Shape state transition data:

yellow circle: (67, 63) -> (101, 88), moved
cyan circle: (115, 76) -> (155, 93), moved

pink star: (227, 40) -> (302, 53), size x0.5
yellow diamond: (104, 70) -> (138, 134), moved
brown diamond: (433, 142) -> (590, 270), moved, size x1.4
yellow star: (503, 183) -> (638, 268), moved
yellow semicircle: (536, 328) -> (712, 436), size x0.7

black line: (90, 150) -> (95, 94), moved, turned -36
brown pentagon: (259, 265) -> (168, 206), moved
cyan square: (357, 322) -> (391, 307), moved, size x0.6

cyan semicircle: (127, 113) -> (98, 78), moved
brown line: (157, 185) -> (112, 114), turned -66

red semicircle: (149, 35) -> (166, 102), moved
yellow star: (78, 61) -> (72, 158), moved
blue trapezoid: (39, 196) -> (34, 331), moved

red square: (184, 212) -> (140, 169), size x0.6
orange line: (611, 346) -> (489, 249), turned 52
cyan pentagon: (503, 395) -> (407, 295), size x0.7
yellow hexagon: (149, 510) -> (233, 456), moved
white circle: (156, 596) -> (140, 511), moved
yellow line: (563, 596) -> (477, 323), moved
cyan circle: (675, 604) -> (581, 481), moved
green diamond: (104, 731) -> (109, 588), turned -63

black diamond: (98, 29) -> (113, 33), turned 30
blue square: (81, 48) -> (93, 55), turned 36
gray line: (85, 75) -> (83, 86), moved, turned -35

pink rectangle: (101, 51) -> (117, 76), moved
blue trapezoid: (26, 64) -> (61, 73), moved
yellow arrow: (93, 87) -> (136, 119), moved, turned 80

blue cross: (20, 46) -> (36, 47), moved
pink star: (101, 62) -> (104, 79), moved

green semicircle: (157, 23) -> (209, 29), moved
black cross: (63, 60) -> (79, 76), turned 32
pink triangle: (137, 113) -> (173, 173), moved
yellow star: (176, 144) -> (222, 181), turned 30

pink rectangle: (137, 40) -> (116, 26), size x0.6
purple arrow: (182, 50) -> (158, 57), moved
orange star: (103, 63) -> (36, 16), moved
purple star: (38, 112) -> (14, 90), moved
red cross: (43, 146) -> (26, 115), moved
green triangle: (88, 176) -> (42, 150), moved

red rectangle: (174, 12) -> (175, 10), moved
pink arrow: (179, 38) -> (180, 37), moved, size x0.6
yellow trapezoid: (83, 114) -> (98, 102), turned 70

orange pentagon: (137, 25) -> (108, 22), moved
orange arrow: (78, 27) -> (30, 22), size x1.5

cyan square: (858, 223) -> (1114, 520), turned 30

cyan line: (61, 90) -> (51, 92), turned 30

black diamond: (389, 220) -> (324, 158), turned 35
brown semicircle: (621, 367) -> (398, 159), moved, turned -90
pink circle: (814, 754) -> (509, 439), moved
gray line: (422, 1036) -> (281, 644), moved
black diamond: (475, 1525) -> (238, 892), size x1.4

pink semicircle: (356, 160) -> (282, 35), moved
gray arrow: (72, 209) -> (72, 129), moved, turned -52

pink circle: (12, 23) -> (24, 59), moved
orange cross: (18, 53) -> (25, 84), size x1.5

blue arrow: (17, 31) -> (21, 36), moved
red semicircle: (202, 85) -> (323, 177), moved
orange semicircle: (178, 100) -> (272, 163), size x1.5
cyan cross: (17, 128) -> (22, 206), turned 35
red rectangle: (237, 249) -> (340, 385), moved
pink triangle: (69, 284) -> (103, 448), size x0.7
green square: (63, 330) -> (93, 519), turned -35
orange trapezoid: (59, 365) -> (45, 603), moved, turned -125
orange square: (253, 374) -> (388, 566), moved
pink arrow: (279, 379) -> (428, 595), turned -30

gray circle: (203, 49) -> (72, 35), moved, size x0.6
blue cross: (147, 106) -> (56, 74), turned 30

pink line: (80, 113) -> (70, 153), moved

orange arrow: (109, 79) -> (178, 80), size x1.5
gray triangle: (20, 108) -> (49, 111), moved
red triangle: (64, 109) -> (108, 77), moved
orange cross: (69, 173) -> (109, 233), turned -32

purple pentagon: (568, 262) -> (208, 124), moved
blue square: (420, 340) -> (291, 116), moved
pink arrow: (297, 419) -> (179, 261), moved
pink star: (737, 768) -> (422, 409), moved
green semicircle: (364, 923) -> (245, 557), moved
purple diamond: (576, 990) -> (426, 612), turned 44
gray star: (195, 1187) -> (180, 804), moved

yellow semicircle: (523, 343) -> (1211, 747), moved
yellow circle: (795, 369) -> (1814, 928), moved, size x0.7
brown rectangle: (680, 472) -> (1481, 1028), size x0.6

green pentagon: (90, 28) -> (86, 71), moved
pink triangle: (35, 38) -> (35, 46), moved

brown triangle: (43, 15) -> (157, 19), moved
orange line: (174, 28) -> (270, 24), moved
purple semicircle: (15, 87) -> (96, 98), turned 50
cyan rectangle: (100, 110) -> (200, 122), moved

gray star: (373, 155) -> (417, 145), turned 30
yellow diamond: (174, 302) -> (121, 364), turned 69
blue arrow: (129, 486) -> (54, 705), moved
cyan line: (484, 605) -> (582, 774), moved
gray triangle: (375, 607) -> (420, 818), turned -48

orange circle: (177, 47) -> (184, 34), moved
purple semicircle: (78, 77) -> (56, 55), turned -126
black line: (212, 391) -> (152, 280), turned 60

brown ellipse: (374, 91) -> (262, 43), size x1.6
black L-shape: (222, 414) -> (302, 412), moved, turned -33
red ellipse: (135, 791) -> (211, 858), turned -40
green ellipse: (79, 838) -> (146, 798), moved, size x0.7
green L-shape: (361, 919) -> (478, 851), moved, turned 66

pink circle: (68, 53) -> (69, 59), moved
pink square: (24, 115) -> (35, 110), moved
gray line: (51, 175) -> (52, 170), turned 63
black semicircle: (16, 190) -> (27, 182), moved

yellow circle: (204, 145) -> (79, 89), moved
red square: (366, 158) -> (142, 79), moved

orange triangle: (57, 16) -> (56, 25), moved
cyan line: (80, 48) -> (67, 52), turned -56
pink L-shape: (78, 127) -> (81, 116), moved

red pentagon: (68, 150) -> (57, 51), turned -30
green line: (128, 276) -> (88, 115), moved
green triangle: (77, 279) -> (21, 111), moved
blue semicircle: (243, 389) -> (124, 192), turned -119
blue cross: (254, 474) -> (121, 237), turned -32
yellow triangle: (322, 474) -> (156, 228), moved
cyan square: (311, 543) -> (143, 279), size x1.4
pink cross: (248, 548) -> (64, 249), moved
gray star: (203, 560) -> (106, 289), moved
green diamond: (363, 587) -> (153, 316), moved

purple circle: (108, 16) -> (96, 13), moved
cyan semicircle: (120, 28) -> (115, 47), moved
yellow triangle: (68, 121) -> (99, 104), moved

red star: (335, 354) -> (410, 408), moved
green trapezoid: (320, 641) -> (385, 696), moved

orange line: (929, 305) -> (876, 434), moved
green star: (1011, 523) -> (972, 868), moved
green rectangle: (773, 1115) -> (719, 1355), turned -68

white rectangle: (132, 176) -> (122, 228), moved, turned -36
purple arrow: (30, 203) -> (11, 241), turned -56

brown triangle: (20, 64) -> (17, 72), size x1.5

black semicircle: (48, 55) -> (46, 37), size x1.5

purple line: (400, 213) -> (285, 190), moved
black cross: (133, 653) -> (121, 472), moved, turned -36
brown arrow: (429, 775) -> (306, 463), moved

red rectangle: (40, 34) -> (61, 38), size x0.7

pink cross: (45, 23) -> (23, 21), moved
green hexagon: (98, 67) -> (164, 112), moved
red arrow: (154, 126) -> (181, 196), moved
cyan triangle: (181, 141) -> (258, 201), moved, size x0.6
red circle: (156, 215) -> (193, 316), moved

Requirement
Return the data above in full. Keep every line exactly as it is.

Answer space
yellow circle: (67, 63) -> (101, 88), moved
cyan circle: (115, 76) -> (155, 93), moved

pink star: (227, 40) -> (302, 53), size x0.5
yellow diamond: (104, 70) -> (138, 134), moved
brown diamond: (433, 142) -> (590, 270), moved, size x1.4
yellow star: (503, 183) -> (638, 268), moved
yellow semicircle: (536, 328) -> (712, 436), size x0.7

black line: (90, 150) -> (95, 94), moved, turned -36
brown pentagon: (259, 265) -> (168, 206), moved
cyan square: (357, 322) -> (391, 307), moved, size x0.6

cyan semicircle: (127, 113) -> (98, 78), moved
brown line: (157, 185) -> (112, 114), turned -66

red semicircle: (149, 35) -> (166, 102), moved
yellow star: (78, 61) -> (72, 158), moved
blue trapezoid: (39, 196) -> (34, 331), moved

red square: (184, 212) -> (140, 169), size x0.6
orange line: (611, 346) -> (489, 249), turned 52
cyan pentagon: (503, 395) -> (407, 295), size x0.7
yellow hexagon: (149, 510) -> (233, 456), moved
white circle: (156, 596) -> (140, 511), moved
yellow line: (563, 596) -> (477, 323), moved
cyan circle: (675, 604) -> (581, 481), moved
green diamond: (104, 731) -> (109, 588), turned -63

black diamond: (98, 29) -> (113, 33), turned 30
blue square: (81, 48) -> (93, 55), turned 36
gray line: (85, 75) -> (83, 86), moved, turned -35

pink rectangle: (101, 51) -> (117, 76), moved
blue trapezoid: (26, 64) -> (61, 73), moved
yellow arrow: (93, 87) -> (136, 119), moved, turned 80

blue cross: (20, 46) -> (36, 47), moved
pink star: (101, 62) -> (104, 79), moved

green semicircle: (157, 23) -> (209, 29), moved
black cross: (63, 60) -> (79, 76), turned 32
pink triangle: (137, 113) -> (173, 173), moved
yellow star: (176, 144) -> (222, 181), turned 30

pink rectangle: (137, 40) -> (116, 26), size x0.6
purple arrow: (182, 50) -> (158, 57), moved
orange star: (103, 63) -> (36, 16), moved
purple star: (38, 112) -> (14, 90), moved
red cross: (43, 146) -> (26, 115), moved
green triangle: (88, 176) -> (42, 150), moved

red rectangle: (174, 12) -> (175, 10), moved
pink arrow: (179, 38) -> (180, 37), moved, size x0.6
yellow trapezoid: (83, 114) -> (98, 102), turned 70

orange pentagon: (137, 25) -> (108, 22), moved
orange arrow: (78, 27) -> (30, 22), size x1.5

cyan square: (858, 223) -> (1114, 520), turned 30

cyan line: (61, 90) -> (51, 92), turned 30

black diamond: (389, 220) -> (324, 158), turned 35
brown semicircle: (621, 367) -> (398, 159), moved, turned -90
pink circle: (814, 754) -> (509, 439), moved
gray line: (422, 1036) -> (281, 644), moved
black diamond: (475, 1525) -> (238, 892), size x1.4

pink semicircle: (356, 160) -> (282, 35), moved
gray arrow: (72, 209) -> (72, 129), moved, turned -52

pink circle: (12, 23) -> (24, 59), moved
orange cross: (18, 53) -> (25, 84), size x1.5

blue arrow: (17, 31) -> (21, 36), moved
red semicircle: (202, 85) -> (323, 177), moved
orange semicircle: (178, 100) -> (272, 163), size x1.5
cyan cross: (17, 128) -> (22, 206), turned 35
red rectangle: (237, 249) -> (340, 385), moved
pink triangle: (69, 284) -> (103, 448), size x0.7
green square: (63, 330) -> (93, 519), turned -35
orange trapezoid: (59, 365) -> (45, 603), moved, turned -125
orange square: (253, 374) -> (388, 566), moved
pink arrow: (279, 379) -> (428, 595), turned -30

gray circle: (203, 49) -> (72, 35), moved, size x0.6
blue cross: (147, 106) -> (56, 74), turned 30

pink line: (80, 113) -> (70, 153), moved

orange arrow: (109, 79) -> (178, 80), size x1.5
gray triangle: (20, 108) -> (49, 111), moved
red triangle: (64, 109) -> (108, 77), moved
orange cross: (69, 173) -> (109, 233), turned -32

purple pentagon: (568, 262) -> (208, 124), moved
blue square: (420, 340) -> (291, 116), moved
pink arrow: (297, 419) -> (179, 261), moved
pink star: (737, 768) -> (422, 409), moved
green semicircle: (364, 923) -> (245, 557), moved
purple diamond: (576, 990) -> (426, 612), turned 44
gray star: (195, 1187) -> (180, 804), moved

yellow semicircle: (523, 343) -> (1211, 747), moved
yellow circle: (795, 369) -> (1814, 928), moved, size x0.7
brown rectangle: (680, 472) -> (1481, 1028), size x0.6

green pentagon: (90, 28) -> (86, 71), moved
pink triangle: (35, 38) -> (35, 46), moved

brown triangle: (43, 15) -> (157, 19), moved
orange line: (174, 28) -> (270, 24), moved
purple semicircle: (15, 87) -> (96, 98), turned 50
cyan rectangle: (100, 110) -> (200, 122), moved

gray star: (373, 155) -> (417, 145), turned 30
yellow diamond: (174, 302) -> (121, 364), turned 69
blue arrow: (129, 486) -> (54, 705), moved
cyan line: (484, 605) -> (582, 774), moved
gray triangle: (375, 607) -> (420, 818), turned -48

orange circle: (177, 47) -> (184, 34), moved
purple semicircle: (78, 77) -> (56, 55), turned -126
black line: (212, 391) -> (152, 280), turned 60

brown ellipse: (374, 91) -> (262, 43), size x1.6
black L-shape: (222, 414) -> (302, 412), moved, turned -33
red ellipse: (135, 791) -> (211, 858), turned -40
green ellipse: (79, 838) -> (146, 798), moved, size x0.7
green L-shape: (361, 919) -> (478, 851), moved, turned 66

pink circle: (68, 53) -> (69, 59), moved
pink square: (24, 115) -> (35, 110), moved
gray line: (51, 175) -> (52, 170), turned 63
black semicircle: (16, 190) -> (27, 182), moved

yellow circle: (204, 145) -> (79, 89), moved
red square: (366, 158) -> (142, 79), moved

orange triangle: (57, 16) -> (56, 25), moved
cyan line: (80, 48) -> (67, 52), turned -56
pink L-shape: (78, 127) -> (81, 116), moved

red pentagon: (68, 150) -> (57, 51), turned -30
green line: (128, 276) -> (88, 115), moved
green triangle: (77, 279) -> (21, 111), moved
blue semicircle: (243, 389) -> (124, 192), turned -119
blue cross: (254, 474) -> (121, 237), turned -32
yellow triangle: (322, 474) -> (156, 228), moved
cyan square: (311, 543) -> (143, 279), size x1.4
pink cross: (248, 548) -> (64, 249), moved
gray star: (203, 560) -> (106, 289), moved
green diamond: (363, 587) -> (153, 316), moved

purple circle: (108, 16) -> (96, 13), moved
cyan semicircle: (120, 28) -> (115, 47), moved
yellow triangle: (68, 121) -> (99, 104), moved

red star: (335, 354) -> (410, 408), moved
green trapezoid: (320, 641) -> (385, 696), moved

orange line: (929, 305) -> (876, 434), moved
green star: (1011, 523) -> (972, 868), moved
green rectangle: (773, 1115) -> (719, 1355), turned -68

white rectangle: (132, 176) -> (122, 228), moved, turned -36
purple arrow: (30, 203) -> (11, 241), turned -56

brown triangle: (20, 64) -> (17, 72), size x1.5

black semicircle: (48, 55) -> (46, 37), size x1.5

purple line: (400, 213) -> (285, 190), moved
black cross: (133, 653) -> (121, 472), moved, turned -36
brown arrow: (429, 775) -> (306, 463), moved

red rectangle: (40, 34) -> (61, 38), size x0.7

pink cross: (45, 23) -> (23, 21), moved
green hexagon: (98, 67) -> (164, 112), moved
red arrow: (154, 126) -> (181, 196), moved
cyan triangle: (181, 141) -> (258, 201), moved, size x0.6
red circle: (156, 215) -> (193, 316), moved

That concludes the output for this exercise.